Could you set down exactly the lines in the records below between the line holding "AUDIO pin RX: D8 -> D3" and the line holding "SOIL1 pin AO: A0 -> none", inclusive?

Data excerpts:
***
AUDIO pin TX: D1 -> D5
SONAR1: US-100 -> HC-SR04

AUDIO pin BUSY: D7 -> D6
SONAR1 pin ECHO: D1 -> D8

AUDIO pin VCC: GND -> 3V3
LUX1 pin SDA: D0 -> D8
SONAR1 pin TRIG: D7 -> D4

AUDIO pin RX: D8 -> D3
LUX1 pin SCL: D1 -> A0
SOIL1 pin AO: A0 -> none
***
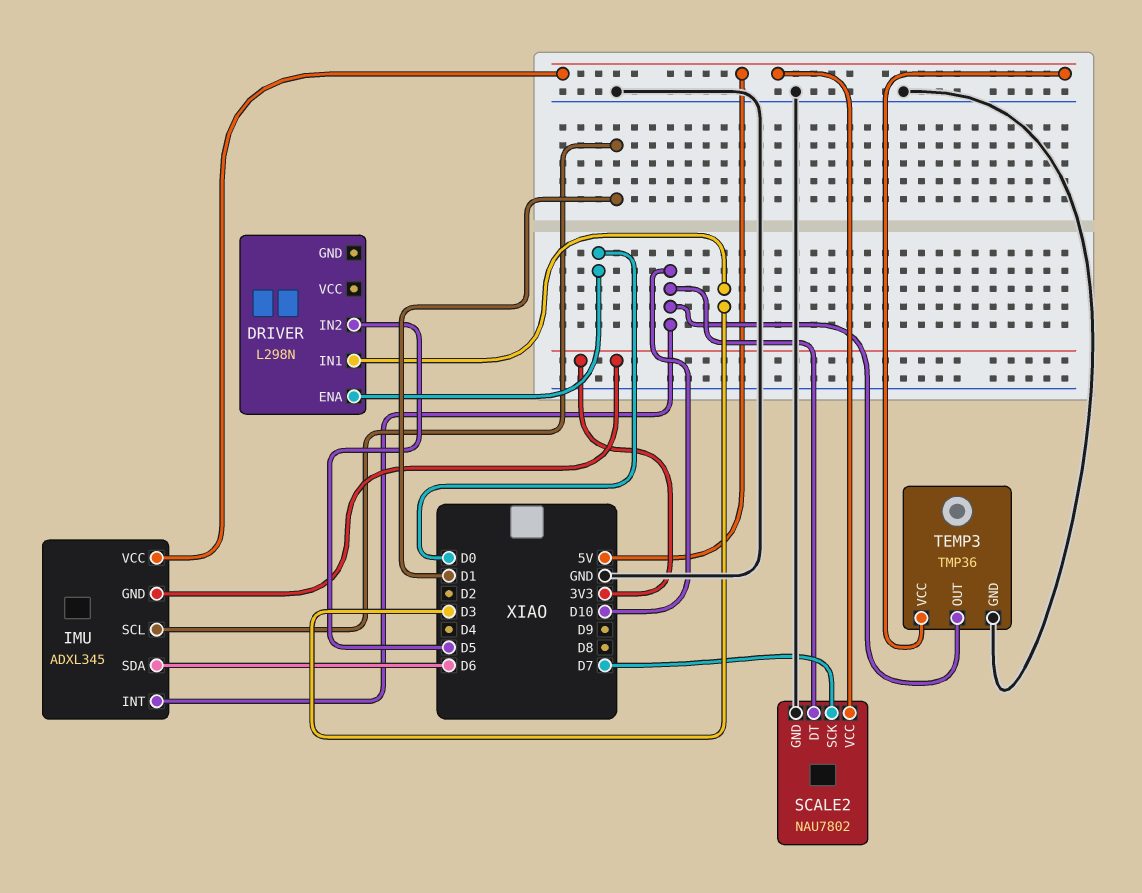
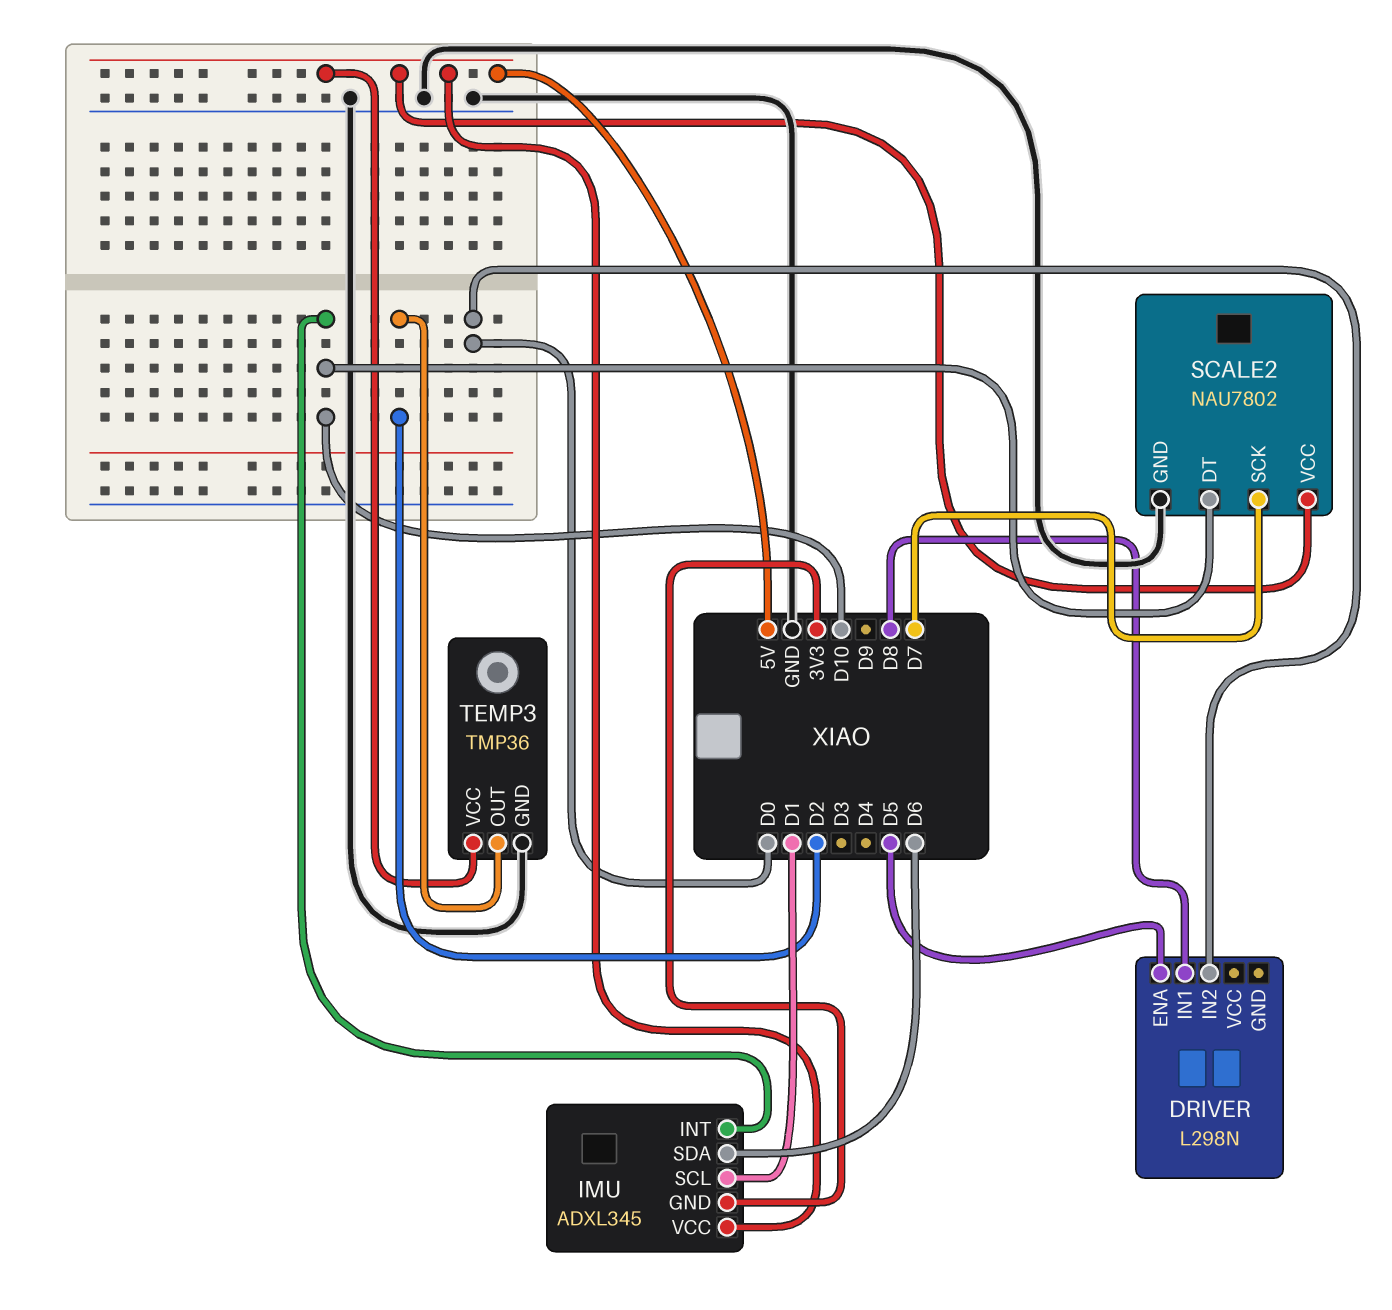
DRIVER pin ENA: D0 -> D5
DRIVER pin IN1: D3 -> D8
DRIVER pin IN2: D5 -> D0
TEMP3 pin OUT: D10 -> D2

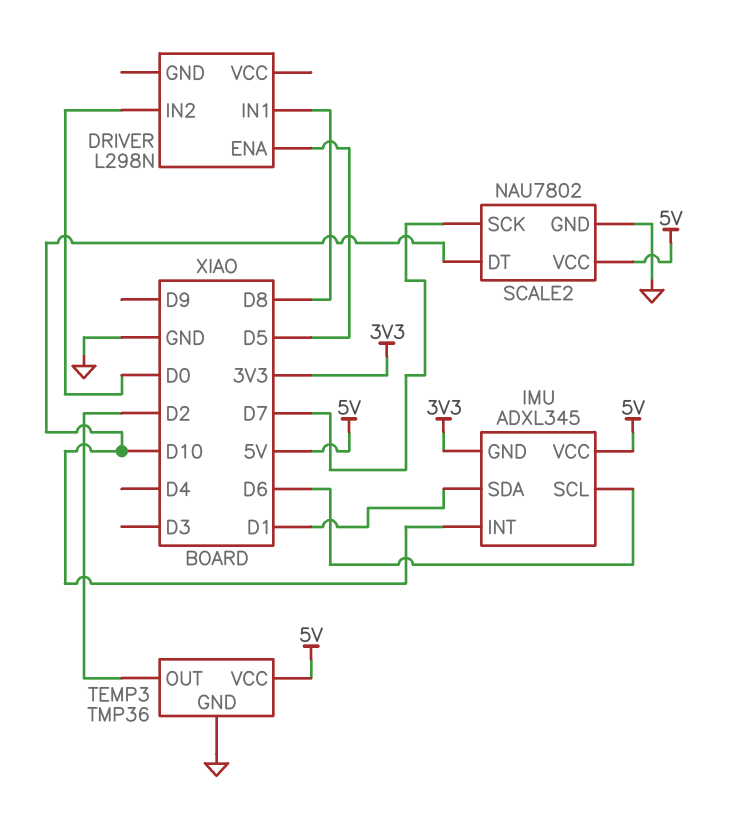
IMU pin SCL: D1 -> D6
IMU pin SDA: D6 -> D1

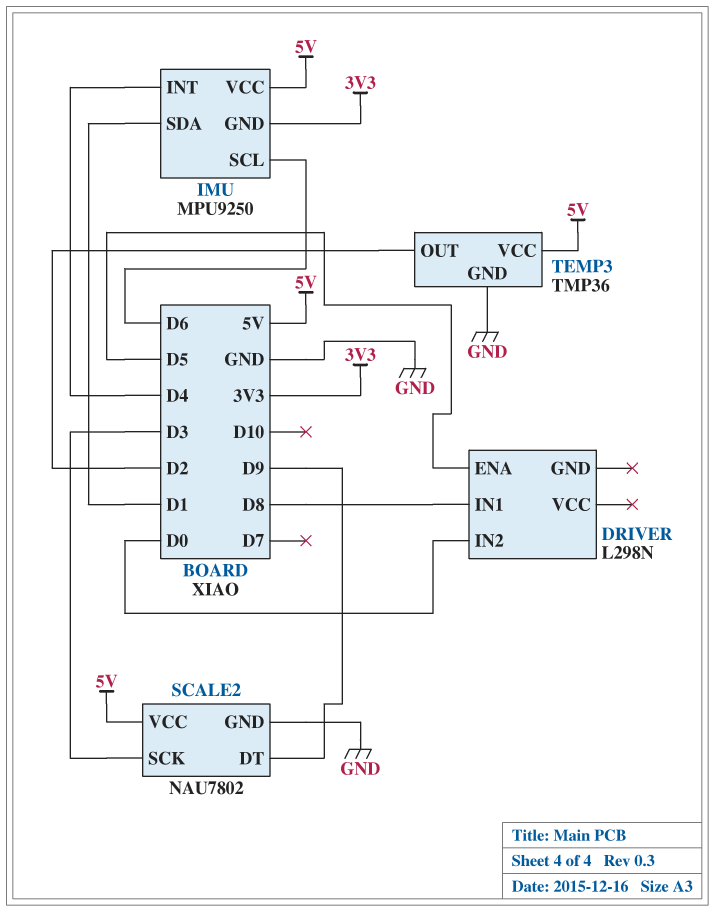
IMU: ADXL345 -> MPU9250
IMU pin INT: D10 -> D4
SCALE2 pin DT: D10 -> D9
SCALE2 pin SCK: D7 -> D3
***
RESPONSE:
AUDIO pin RX: D8 -> D3
LUX1 pin SCL: D1 -> A0
SOIL1 pin AO: A0 -> none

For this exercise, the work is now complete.